• **What the task requires**
Reproduce the entries word for word but drop every picture.

• **Data provided**
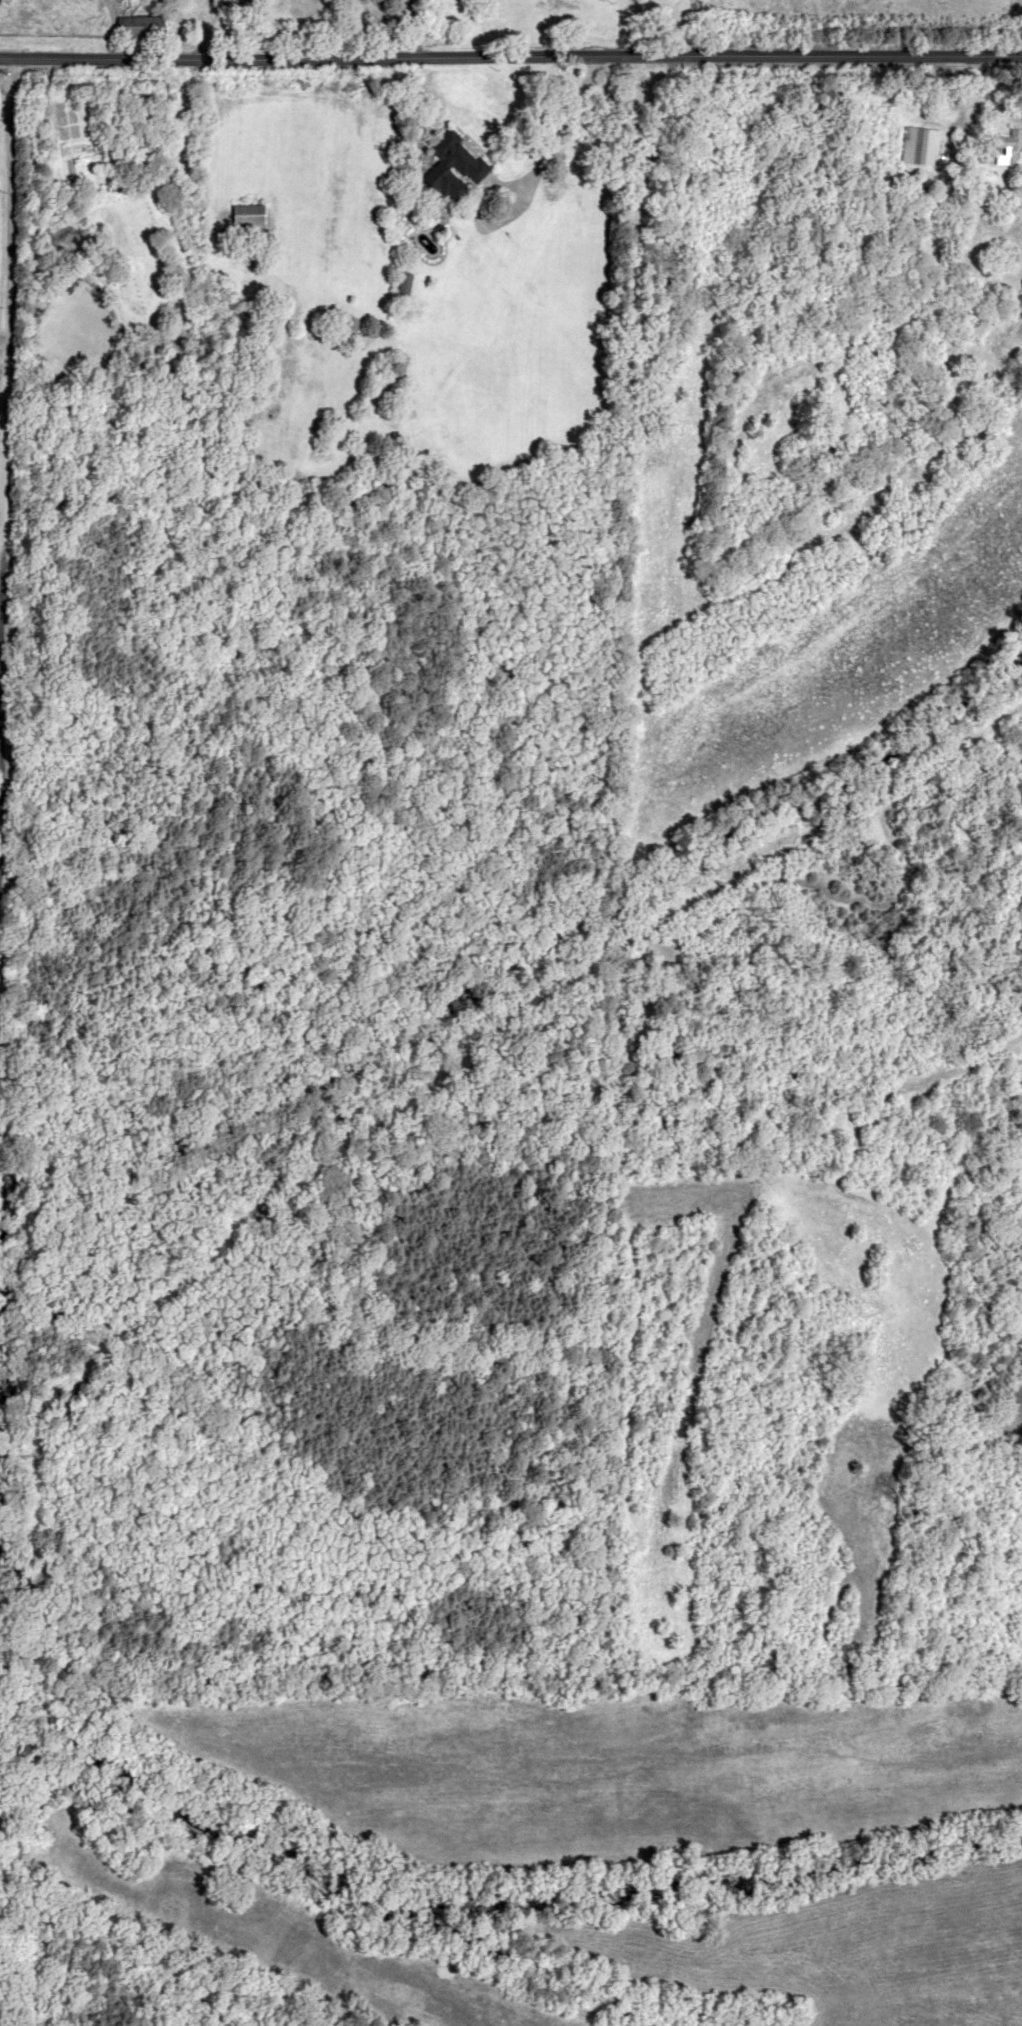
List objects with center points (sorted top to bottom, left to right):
building: (140, 26)
road: (511, 54)
building: (925, 145)
building: (1010, 146)
building: (455, 166)
building: (247, 214)
road: (3, 278)
building: (404, 283)

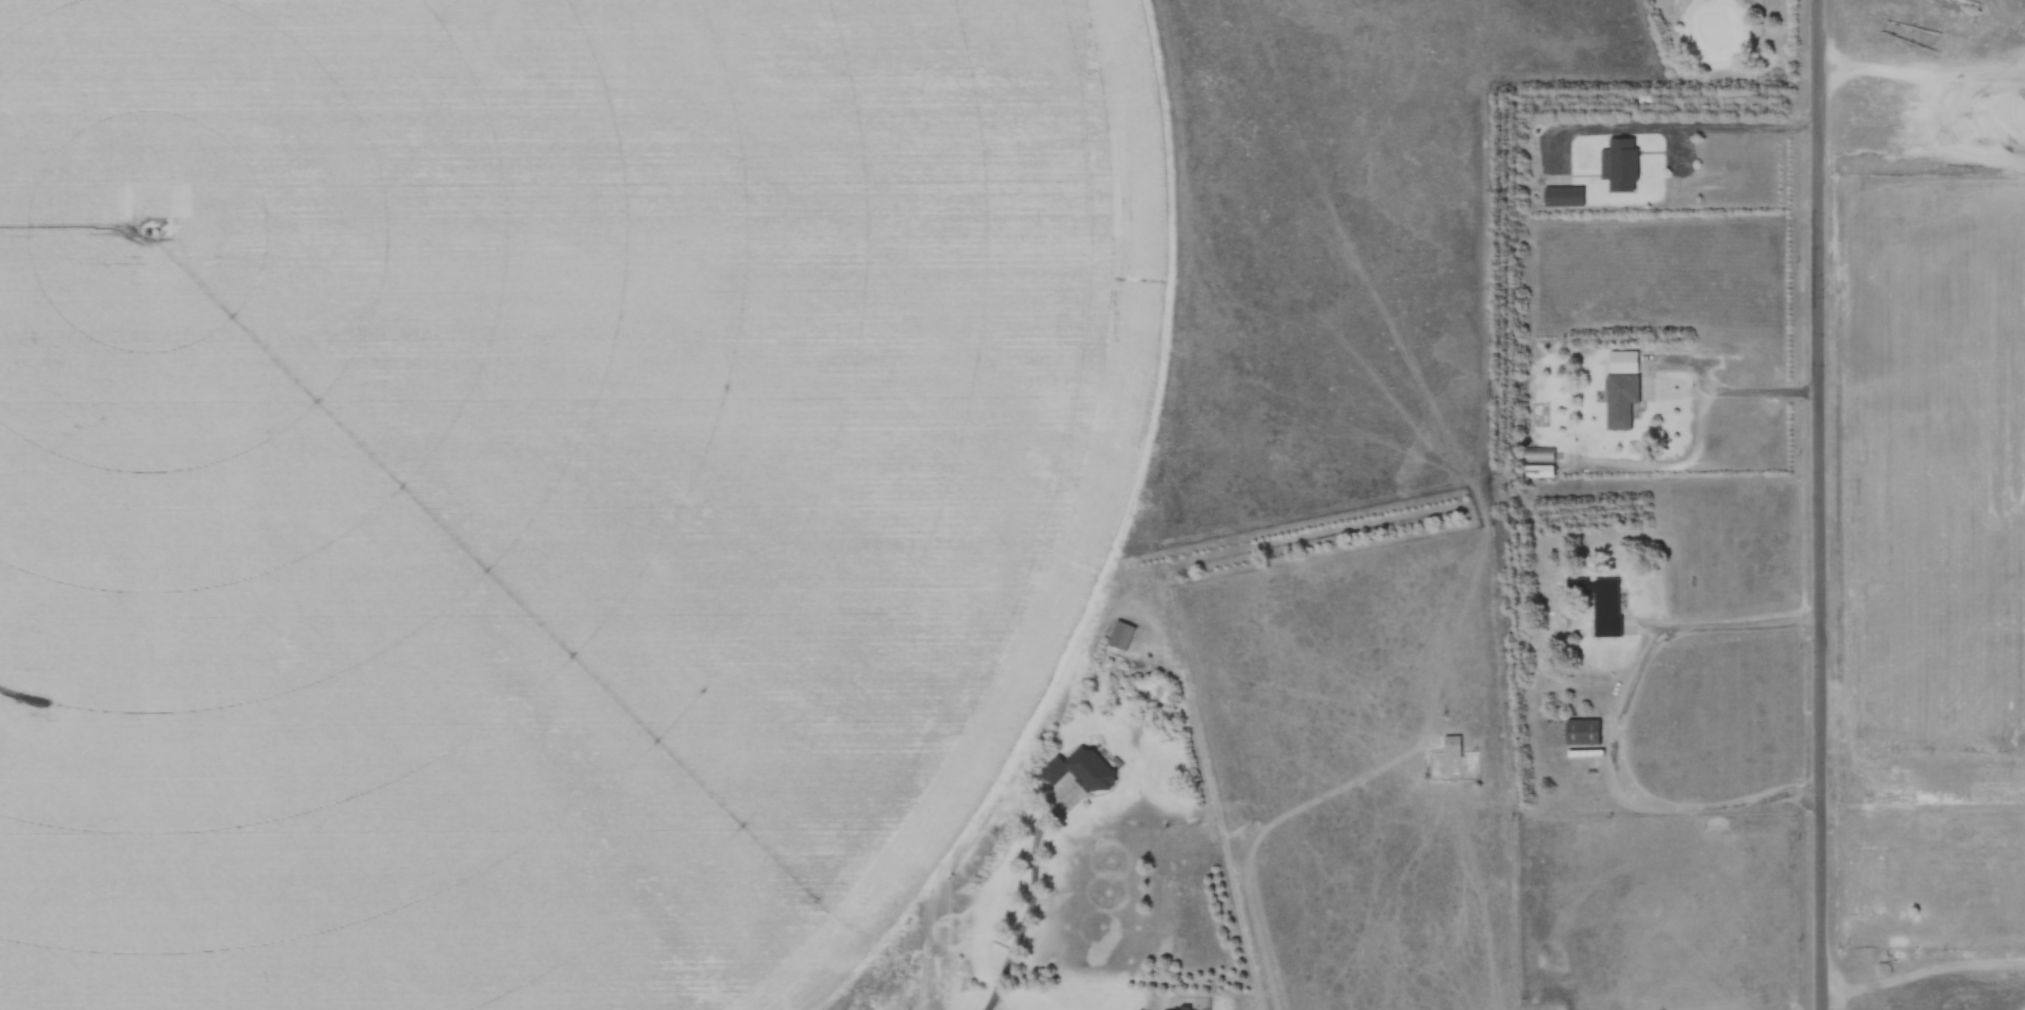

• **Solution to the exercise**
List objects with center points (sorted top to bottom, left to right):
building: (140, 26)
road: (511, 54)
building: (925, 145)
building: (1010, 146)
building: (455, 166)
building: (247, 214)
road: (3, 278)
building: (404, 283)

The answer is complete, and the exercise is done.